Activity: Instruction for the entries that follow: retype exactly the lines from the line with "red triangle: (106, 274)" to the line with "black semicircle: (48, 53) -> (55, 74), moved", both included, and omit all others.

Information supplied:
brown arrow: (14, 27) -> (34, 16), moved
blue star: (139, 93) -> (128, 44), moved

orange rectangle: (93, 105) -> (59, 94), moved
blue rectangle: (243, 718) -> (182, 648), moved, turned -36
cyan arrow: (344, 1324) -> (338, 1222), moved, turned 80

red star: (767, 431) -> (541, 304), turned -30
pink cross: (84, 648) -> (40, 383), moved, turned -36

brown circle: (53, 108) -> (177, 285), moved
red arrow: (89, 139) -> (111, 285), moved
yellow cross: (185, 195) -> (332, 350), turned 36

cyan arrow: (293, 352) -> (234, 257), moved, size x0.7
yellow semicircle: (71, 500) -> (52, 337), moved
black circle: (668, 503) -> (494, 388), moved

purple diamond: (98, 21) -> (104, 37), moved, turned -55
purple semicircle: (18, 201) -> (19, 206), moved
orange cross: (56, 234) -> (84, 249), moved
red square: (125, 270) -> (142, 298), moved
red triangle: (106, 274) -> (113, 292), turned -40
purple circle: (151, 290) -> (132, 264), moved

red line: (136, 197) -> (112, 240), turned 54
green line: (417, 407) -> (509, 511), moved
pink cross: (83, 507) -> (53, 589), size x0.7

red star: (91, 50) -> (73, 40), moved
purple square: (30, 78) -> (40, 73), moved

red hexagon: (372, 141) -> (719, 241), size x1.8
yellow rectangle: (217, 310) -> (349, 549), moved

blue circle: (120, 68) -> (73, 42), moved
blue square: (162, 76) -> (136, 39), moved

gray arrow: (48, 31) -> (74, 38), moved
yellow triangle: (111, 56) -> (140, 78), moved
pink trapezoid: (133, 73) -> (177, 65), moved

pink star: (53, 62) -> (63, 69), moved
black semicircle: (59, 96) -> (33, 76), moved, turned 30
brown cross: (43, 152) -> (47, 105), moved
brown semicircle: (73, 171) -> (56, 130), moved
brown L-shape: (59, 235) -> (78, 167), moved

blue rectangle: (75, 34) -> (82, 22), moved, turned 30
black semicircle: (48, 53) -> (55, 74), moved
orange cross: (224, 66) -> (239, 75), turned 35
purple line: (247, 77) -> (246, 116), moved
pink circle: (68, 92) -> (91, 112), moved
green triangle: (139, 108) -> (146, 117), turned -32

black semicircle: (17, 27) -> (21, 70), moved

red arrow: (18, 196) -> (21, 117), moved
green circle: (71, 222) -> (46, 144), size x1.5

Reply:
red triangle: (106, 274) -> (113, 292), turned -40
purple circle: (151, 290) -> (132, 264), moved

red line: (136, 197) -> (112, 240), turned 54
green line: (417, 407) -> (509, 511), moved
pink cross: (83, 507) -> (53, 589), size x0.7

red star: (91, 50) -> (73, 40), moved
purple square: (30, 78) -> (40, 73), moved

red hexagon: (372, 141) -> (719, 241), size x1.8
yellow rectangle: (217, 310) -> (349, 549), moved

blue circle: (120, 68) -> (73, 42), moved
blue square: (162, 76) -> (136, 39), moved

gray arrow: (48, 31) -> (74, 38), moved
yellow triangle: (111, 56) -> (140, 78), moved
pink trapezoid: (133, 73) -> (177, 65), moved

pink star: (53, 62) -> (63, 69), moved
black semicircle: (59, 96) -> (33, 76), moved, turned 30
brown cross: (43, 152) -> (47, 105), moved
brown semicircle: (73, 171) -> (56, 130), moved
brown L-shape: (59, 235) -> (78, 167), moved

blue rectangle: (75, 34) -> (82, 22), moved, turned 30
black semicircle: (48, 53) -> (55, 74), moved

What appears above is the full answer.